• YOUR INSTRUCTIONS: The expected response is an exact repetition of every record, with images excluded.

[Before-and-after object lists]

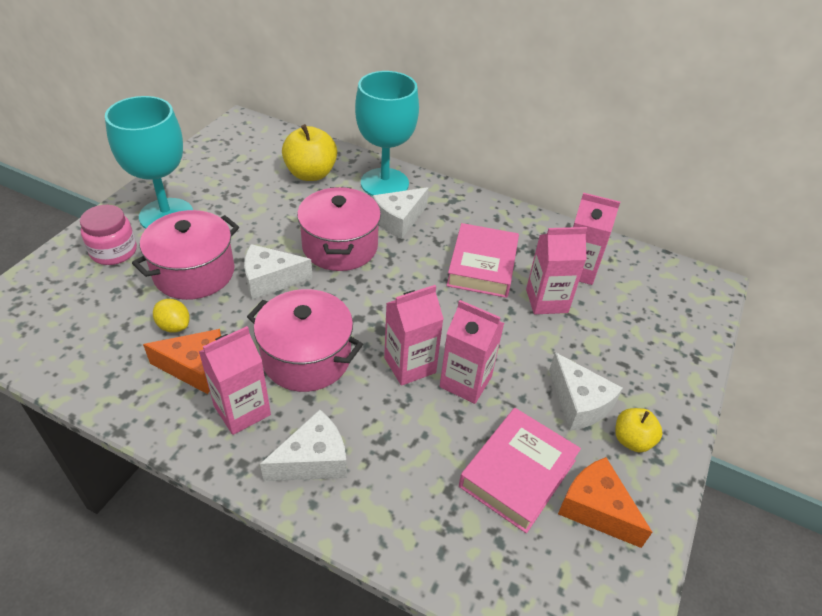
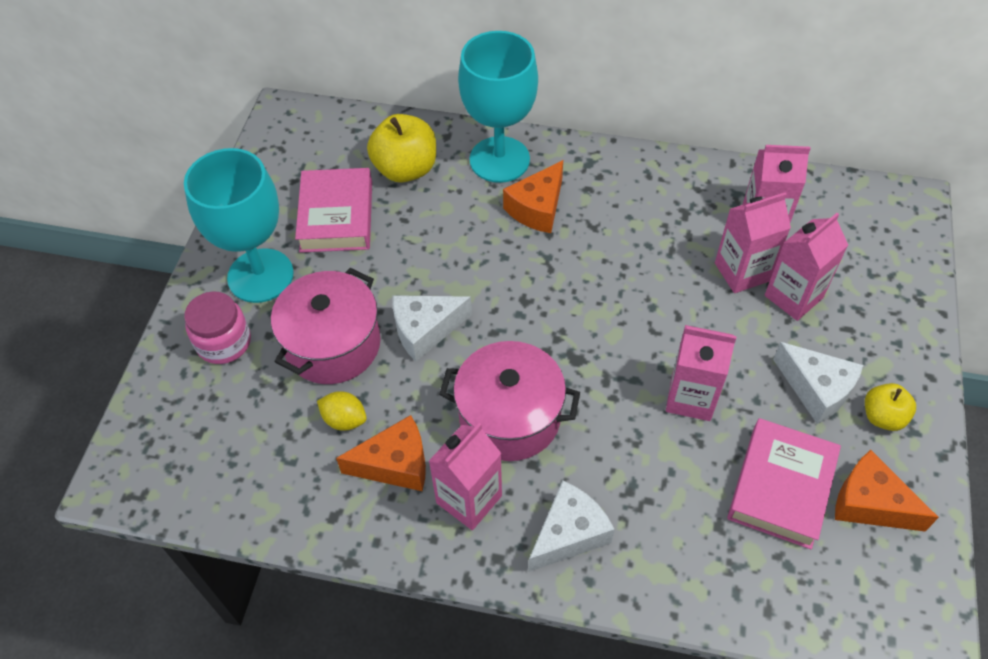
camera: 10 degrees left, 10 degrees up
(340, 246) = (484, 263): pink pot -> none
(399, 220) = (537, 208): white cheese -> orange cheese
(410, 365) = (624, 394): pink carton -> pink carton (793, 297)
(482, 266) = (655, 245): pink book -> pink book (336, 216)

• SOLUTION BELOW:
camera: 10 degrees left, 10 degrees up
(340, 246) = (484, 263): pink pot -> none
(399, 220) = (537, 208): white cheese -> orange cheese
(410, 365) = (624, 394): pink carton -> pink carton (793, 297)
(482, 266) = (655, 245): pink book -> pink book (336, 216)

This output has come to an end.